=== Section Start ===

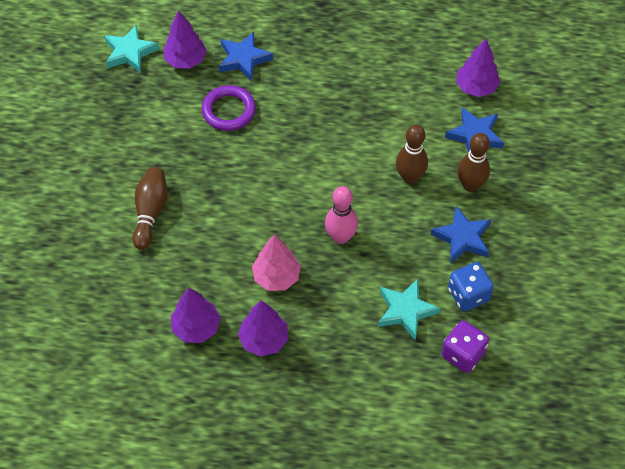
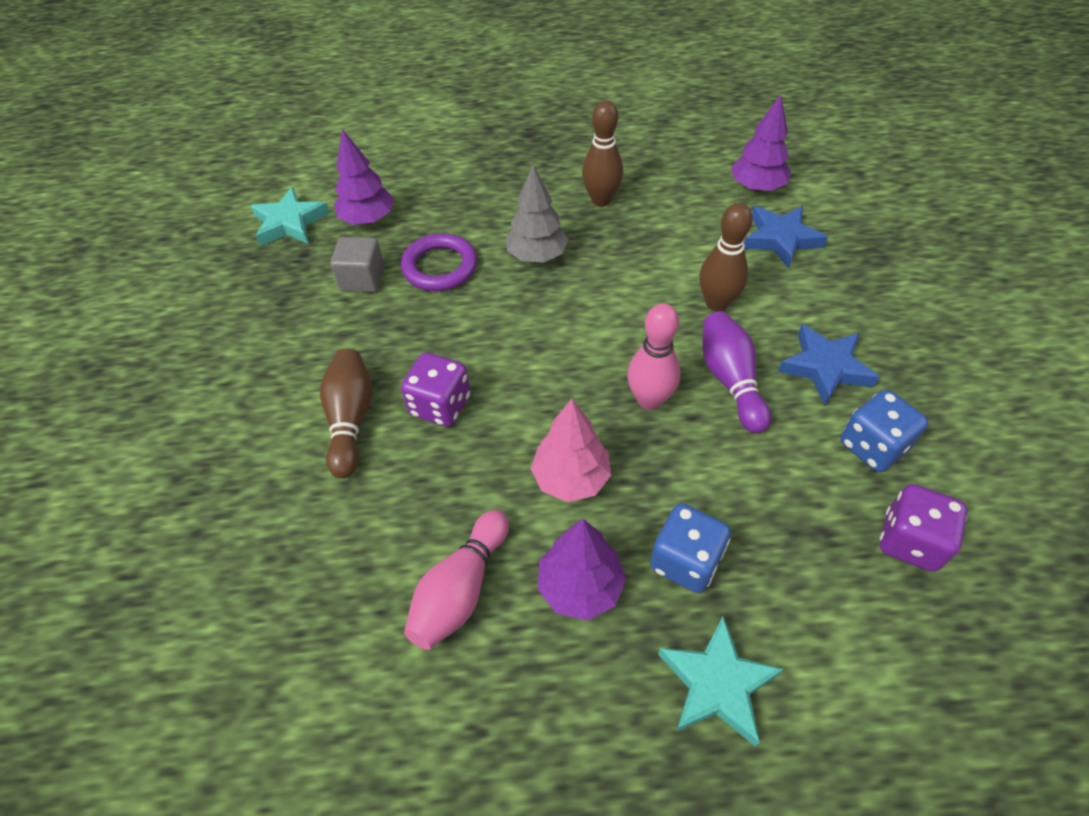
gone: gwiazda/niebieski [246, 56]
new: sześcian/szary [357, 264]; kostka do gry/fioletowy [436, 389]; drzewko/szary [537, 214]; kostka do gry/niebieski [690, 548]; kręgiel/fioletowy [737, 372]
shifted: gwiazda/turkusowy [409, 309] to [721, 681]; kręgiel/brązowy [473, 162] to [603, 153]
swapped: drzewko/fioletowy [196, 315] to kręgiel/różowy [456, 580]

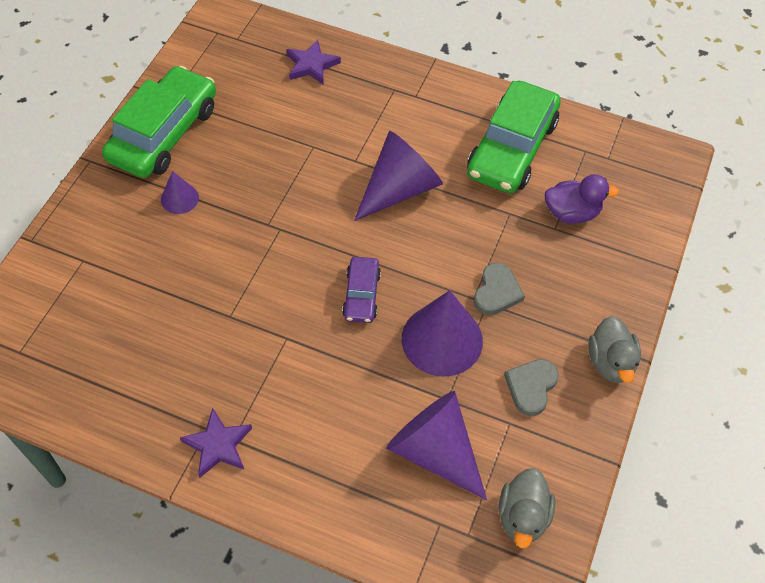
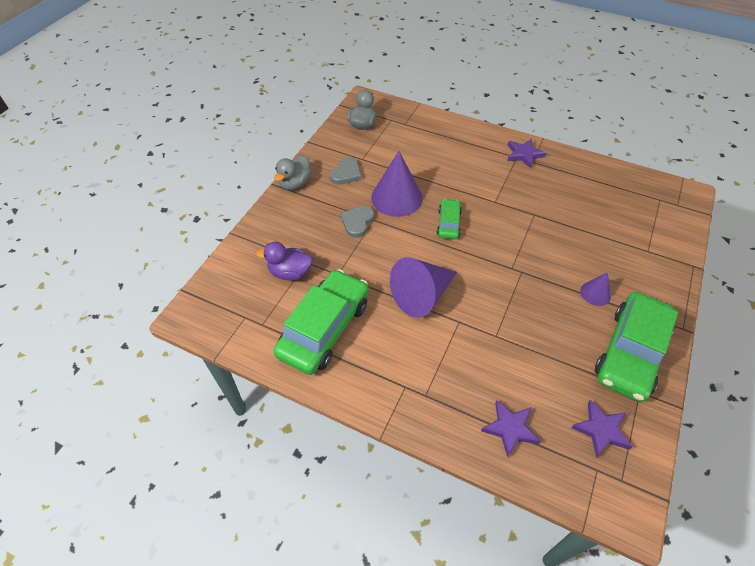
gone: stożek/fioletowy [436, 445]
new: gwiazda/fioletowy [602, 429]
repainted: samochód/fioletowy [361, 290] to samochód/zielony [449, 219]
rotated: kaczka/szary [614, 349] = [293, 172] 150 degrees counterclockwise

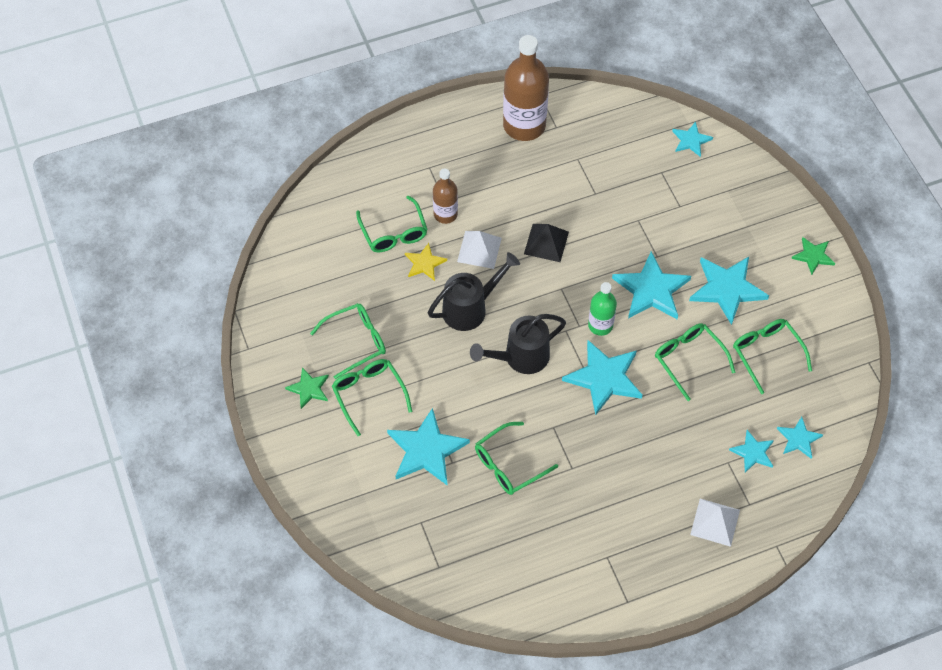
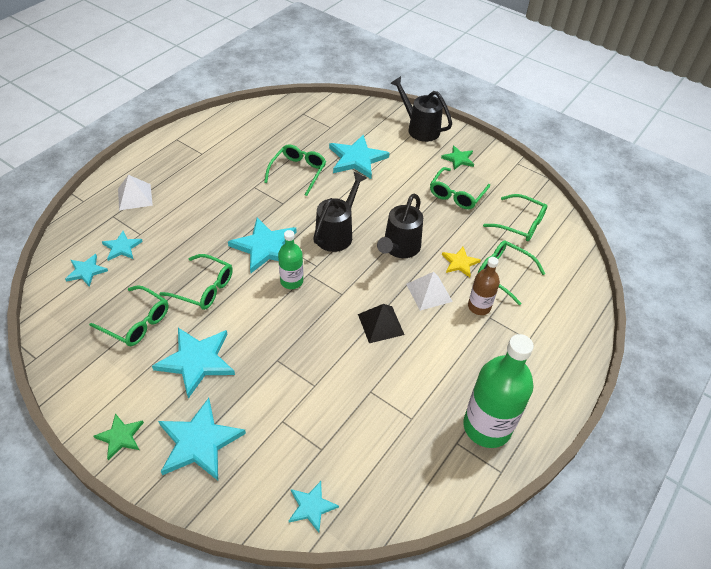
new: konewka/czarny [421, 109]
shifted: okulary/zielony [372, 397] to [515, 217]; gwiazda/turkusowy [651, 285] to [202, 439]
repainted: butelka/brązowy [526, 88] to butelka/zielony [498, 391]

=== Section End ===

Set down each line of the material exactly and skip every image.

gone: gwiazda/niebieski [246, 56]
new: sześcian/szary [357, 264]; kostka do gry/fioletowy [436, 389]; drzewko/szary [537, 214]; kostka do gry/niebieski [690, 548]; kręgiel/fioletowy [737, 372]
shifted: gwiazda/turkusowy [409, 309] to [721, 681]; kręgiel/brązowy [473, 162] to [603, 153]
swapped: drzewko/fioletowy [196, 315] to kręgiel/różowy [456, 580]

gone: stożek/fioletowy [436, 445]
new: gwiazda/fioletowy [602, 429]
repainted: samochód/fioletowy [361, 290] to samochód/zielony [449, 219]
rotated: kaczka/szary [614, 349] = [293, 172] 150 degrees counterclockwise

new: konewka/czarny [421, 109]
shifted: okulary/zielony [372, 397] to [515, 217]; gwiazda/turkusowy [651, 285] to [202, 439]
repainted: butelka/brązowy [526, 88] to butelka/zielony [498, 391]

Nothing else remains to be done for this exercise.